■ **DATASET CONTENT**:
[Start of Attachment]

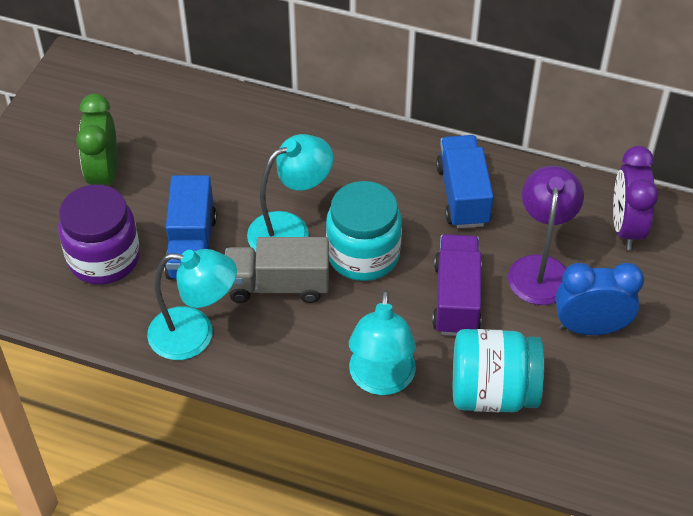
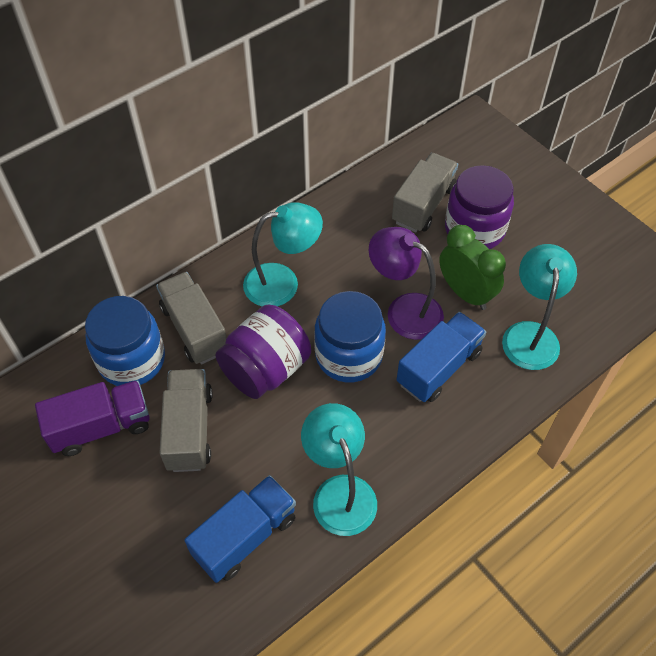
blue clock: 1 -> 0
blue jar: 0 -> 2
grey truck: 1 -> 3
purple clock: 1 -> 0
purple jar: 1 -> 2
turquoise jar: 2 -> 0

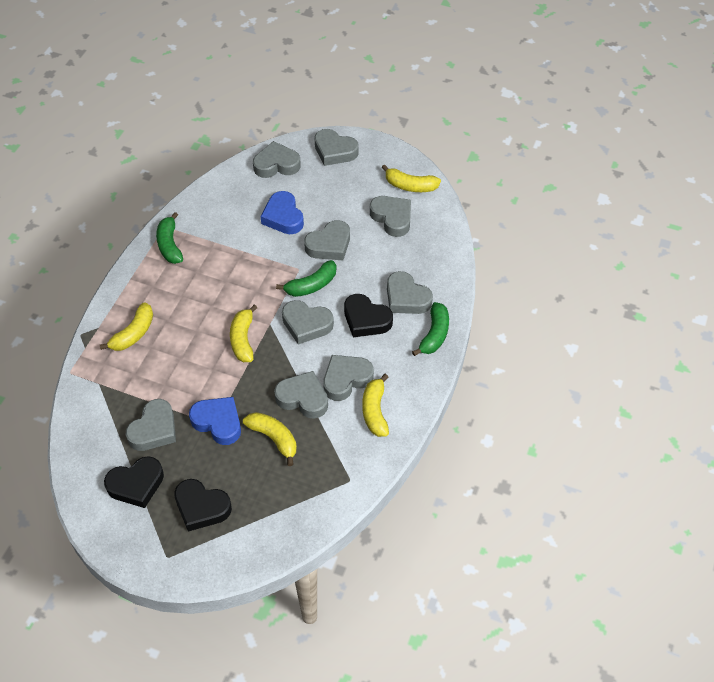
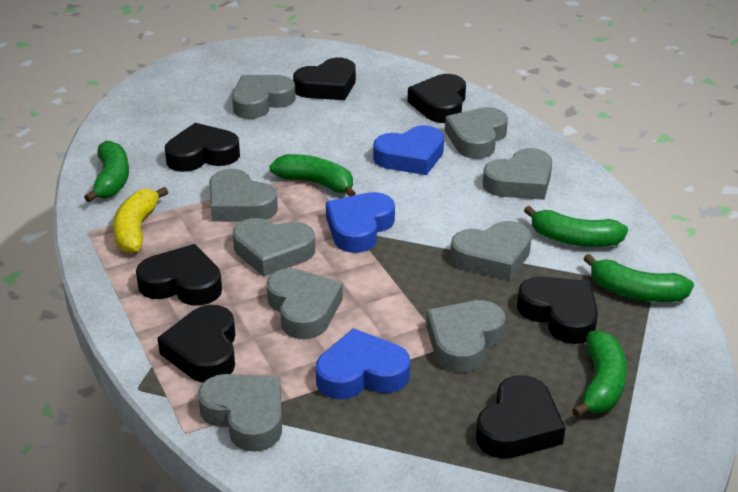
black heart: 3 -> 7
blue heart: 2 -> 3
green banana: 3 -> 5
yellow banana: 5 -> 1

[End of Attachment]

■ **WORK TASK**:
Your answer must be an exact transcription of the records above, minus the pictures.

■ **YOUR RESPONSE**:
blue clock: 1 -> 0
blue jar: 0 -> 2
grey truck: 1 -> 3
purple clock: 1 -> 0
purple jar: 1 -> 2
turquoise jar: 2 -> 0

black heart: 3 -> 7
blue heart: 2 -> 3
green banana: 3 -> 5
yellow banana: 5 -> 1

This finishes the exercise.